Job item
Give every line of the material again, exactly as written.

......

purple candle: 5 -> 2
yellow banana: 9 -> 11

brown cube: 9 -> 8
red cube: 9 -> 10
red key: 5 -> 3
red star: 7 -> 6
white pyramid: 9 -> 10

......

Solution below
purple candle: 5 -> 2
yellow banana: 9 -> 11

brown cube: 9 -> 8
red cube: 9 -> 10
red key: 5 -> 3
red star: 7 -> 6
white pyramid: 9 -> 10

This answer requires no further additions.